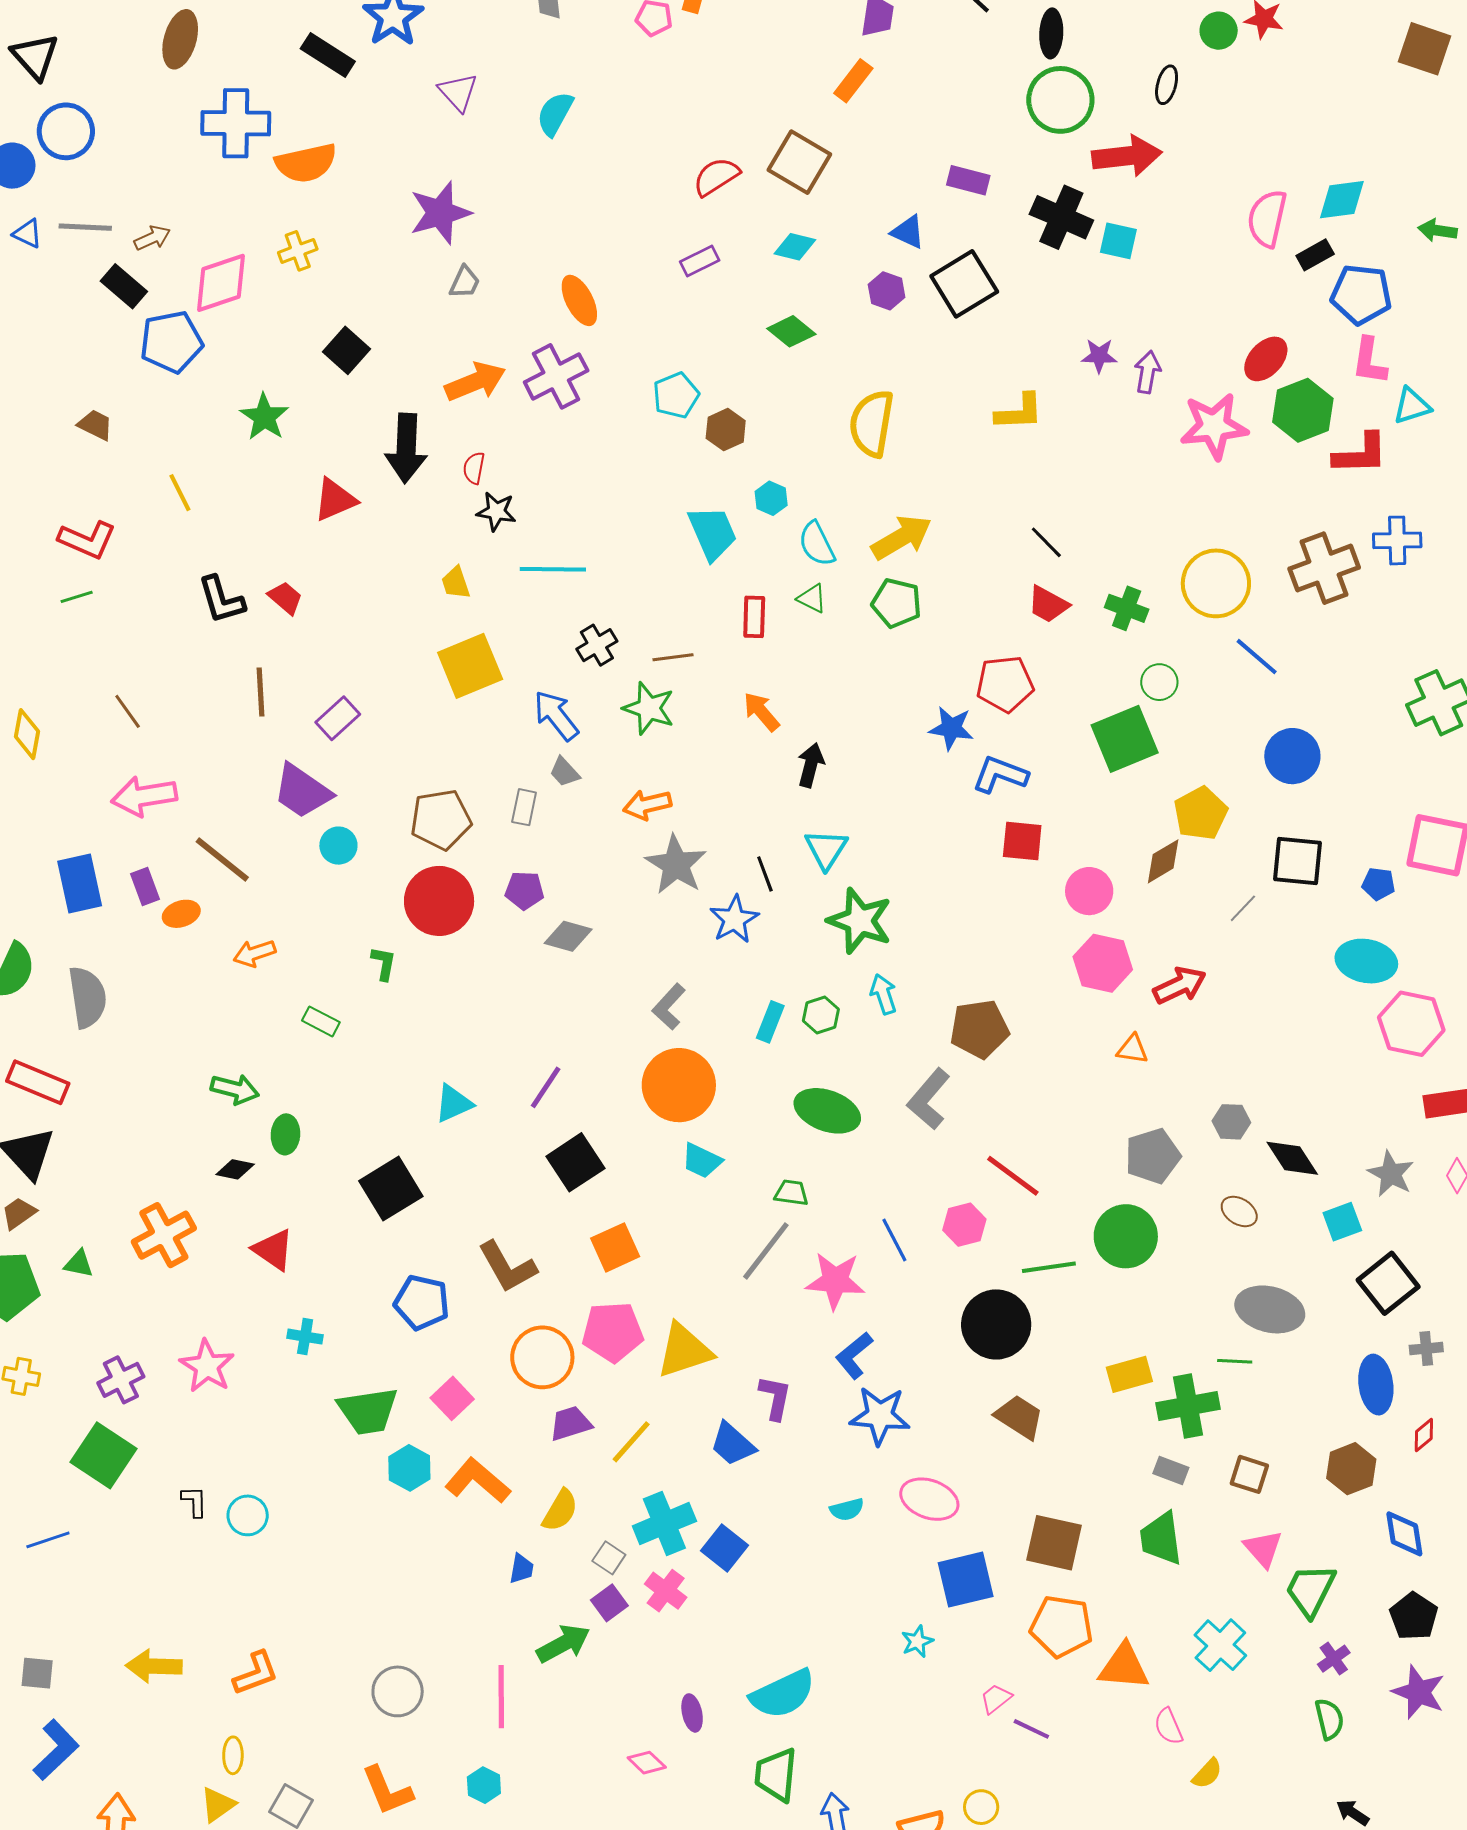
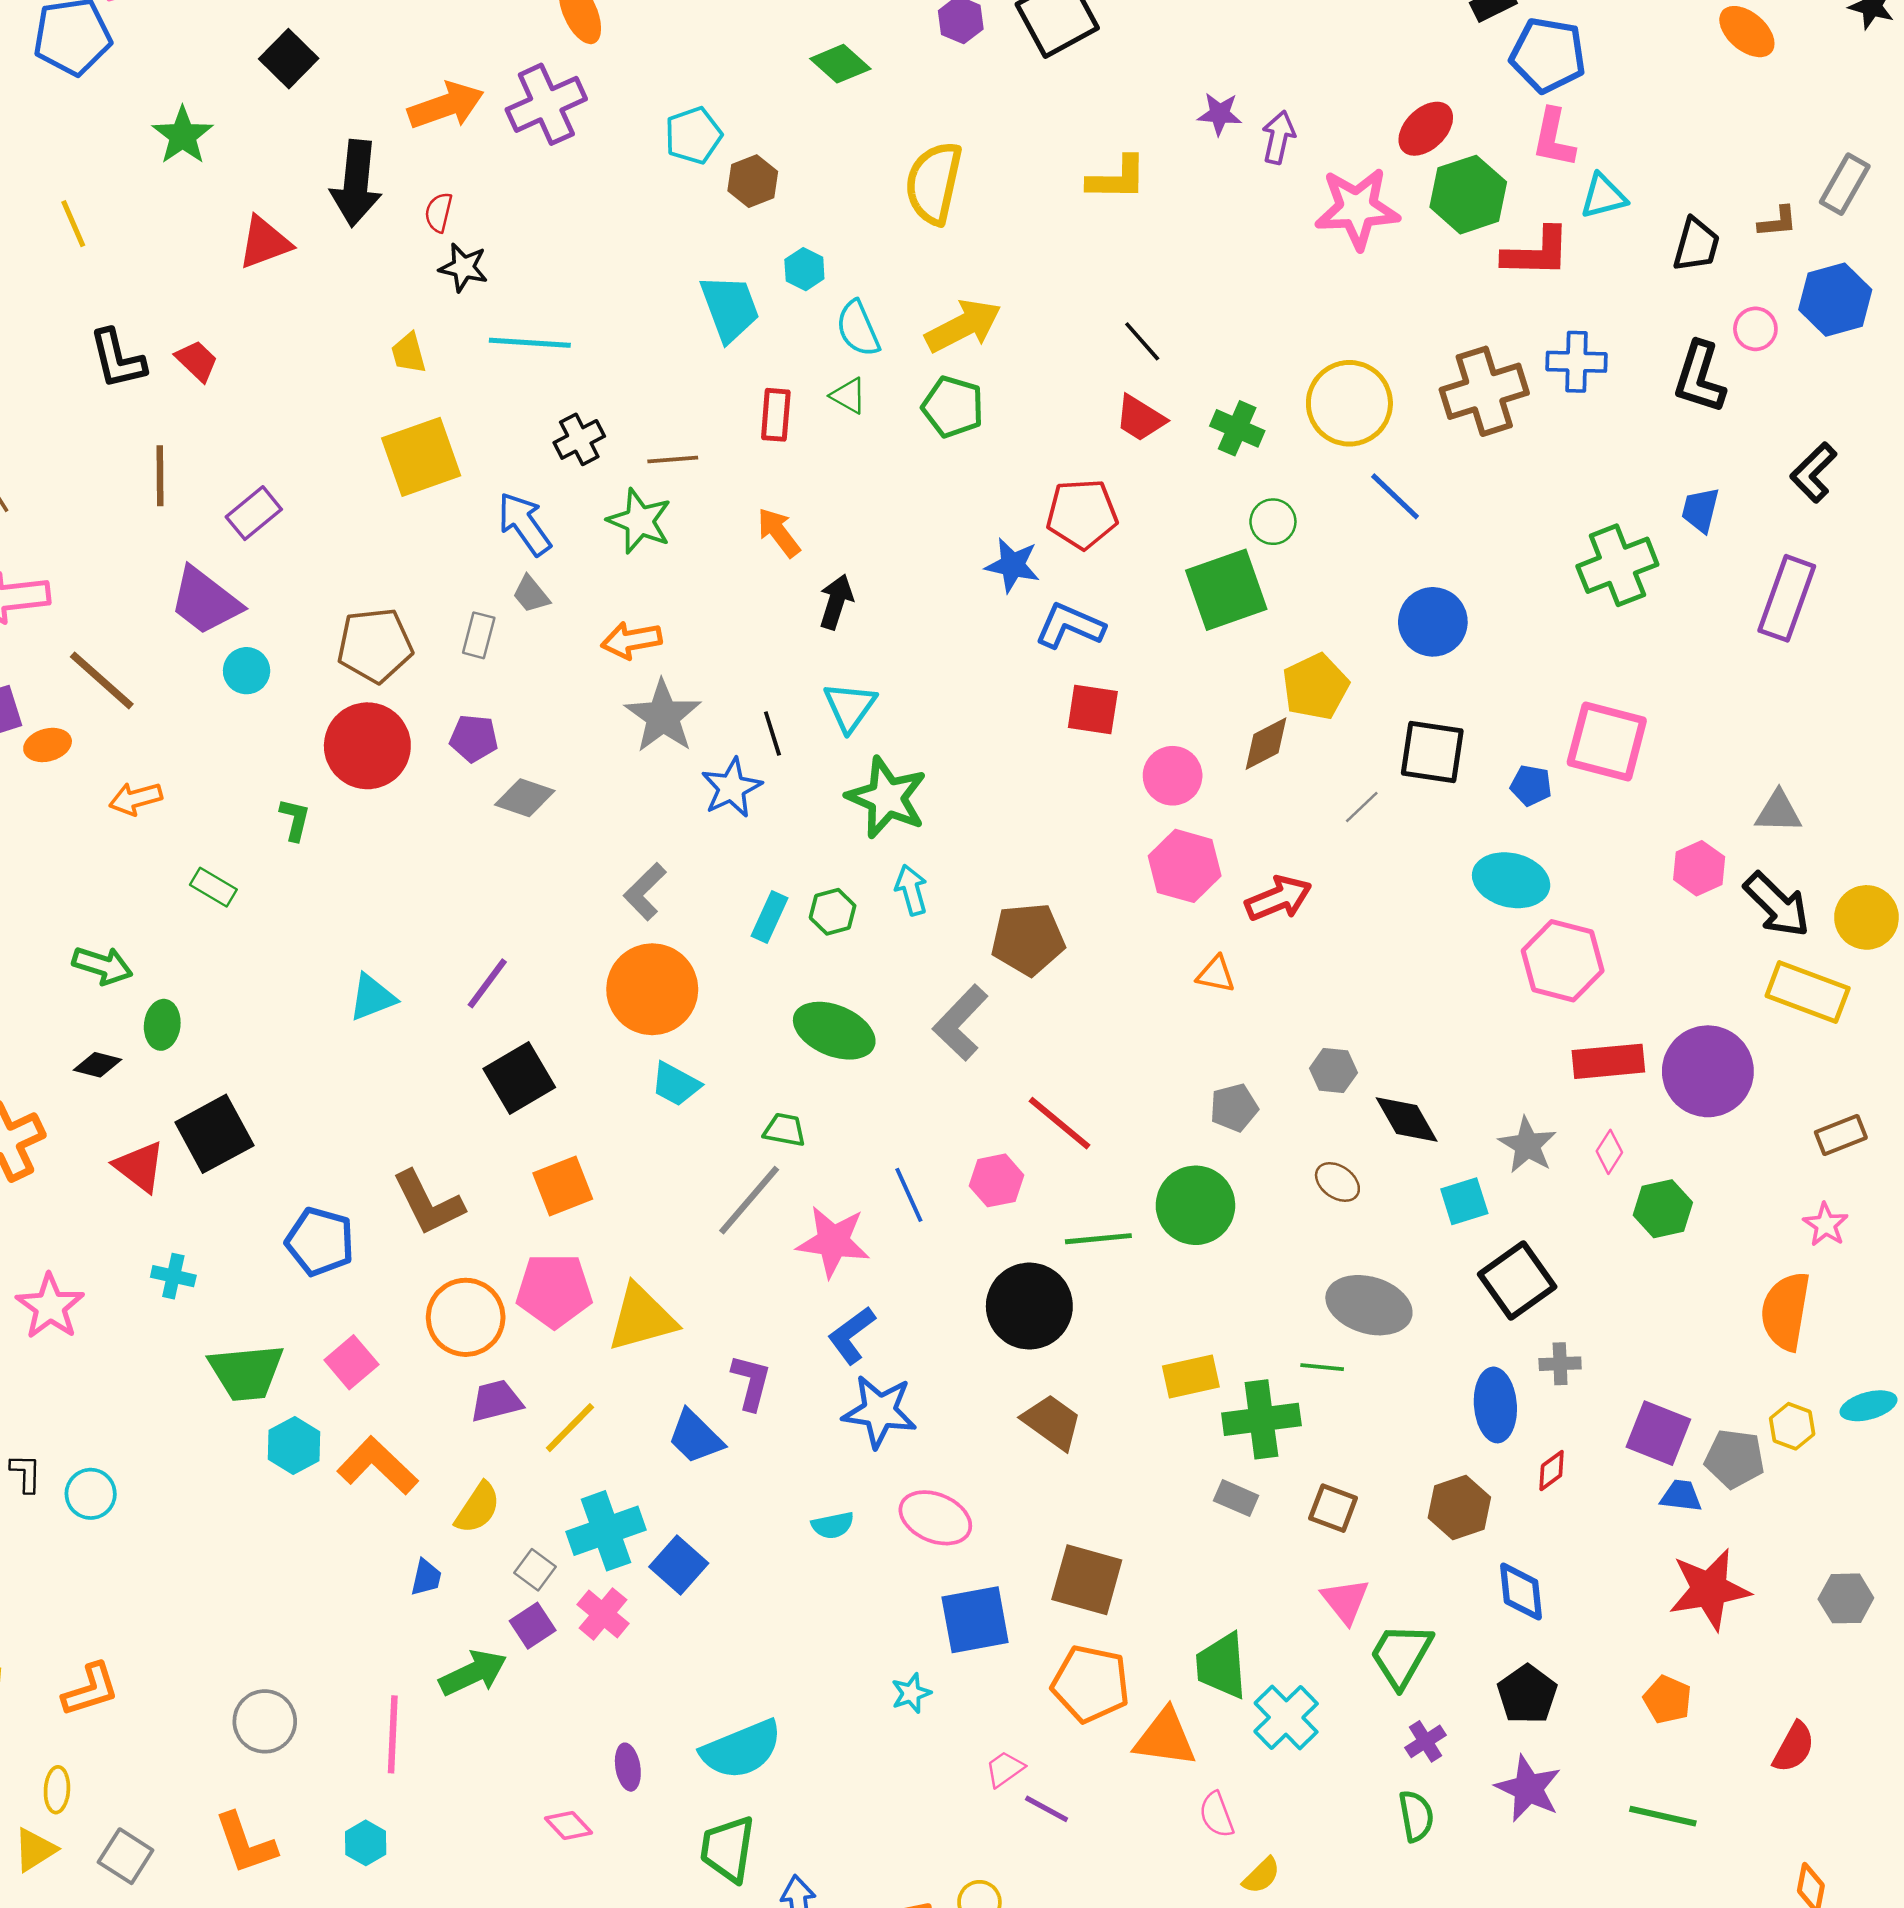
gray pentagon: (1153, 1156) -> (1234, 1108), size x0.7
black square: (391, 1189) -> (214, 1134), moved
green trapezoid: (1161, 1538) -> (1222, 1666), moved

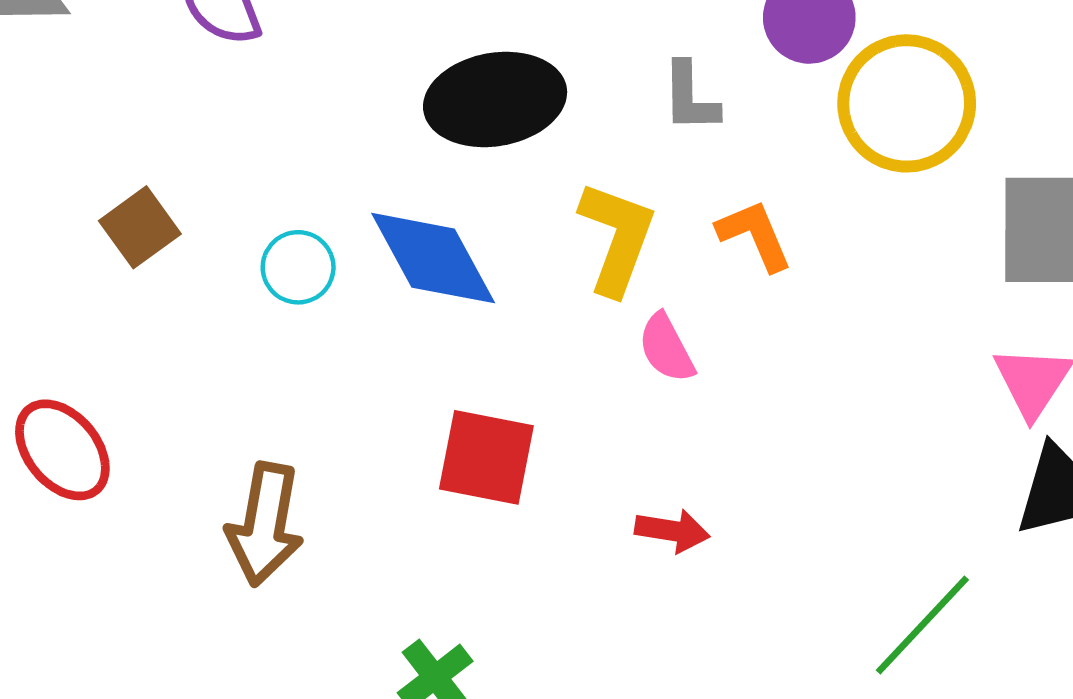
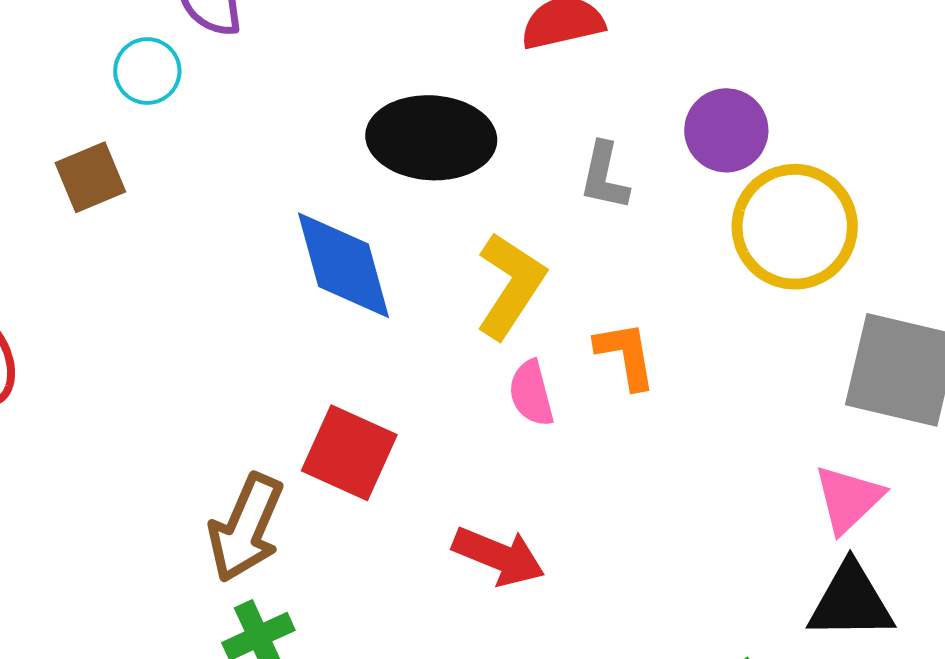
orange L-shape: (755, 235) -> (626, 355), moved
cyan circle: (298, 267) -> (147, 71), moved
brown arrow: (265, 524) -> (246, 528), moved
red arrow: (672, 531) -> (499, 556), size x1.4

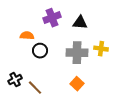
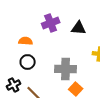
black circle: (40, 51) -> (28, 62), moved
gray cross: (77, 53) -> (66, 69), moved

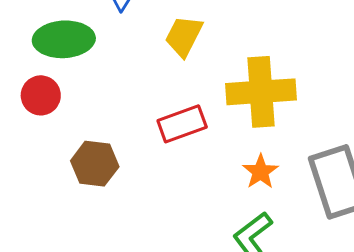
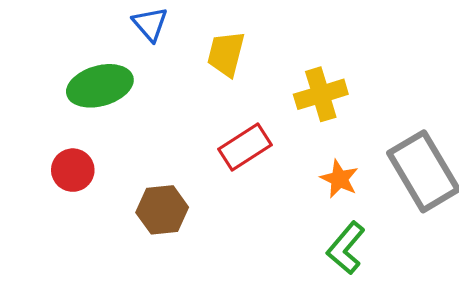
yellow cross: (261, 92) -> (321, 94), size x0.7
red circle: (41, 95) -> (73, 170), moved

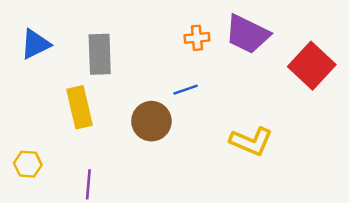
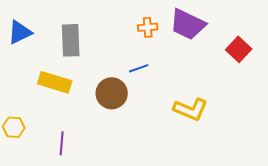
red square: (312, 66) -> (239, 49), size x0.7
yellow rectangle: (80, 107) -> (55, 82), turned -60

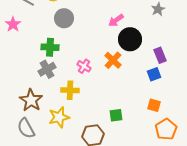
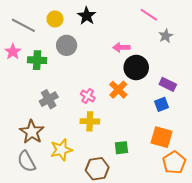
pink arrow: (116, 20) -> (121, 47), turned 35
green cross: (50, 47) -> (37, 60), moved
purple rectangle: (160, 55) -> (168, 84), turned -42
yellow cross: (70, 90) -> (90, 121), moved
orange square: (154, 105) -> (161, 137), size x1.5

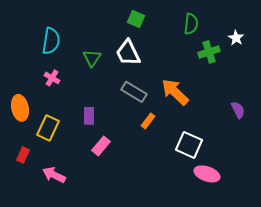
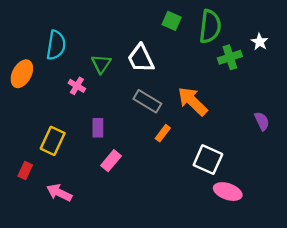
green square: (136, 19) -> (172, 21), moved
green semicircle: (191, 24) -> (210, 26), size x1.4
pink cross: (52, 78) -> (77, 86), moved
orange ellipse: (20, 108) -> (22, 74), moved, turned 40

------------------------------------------------------------

» **What the task requires**:
Could you show every line of the listing that holds the string "green"?

» **Written answer**:
green trapezoid: (1161, 1538) -> (1222, 1666), moved
green cross: (50, 47) -> (37, 60), moved
green square: (136, 19) -> (172, 21), moved
green semicircle: (191, 24) -> (210, 26), size x1.4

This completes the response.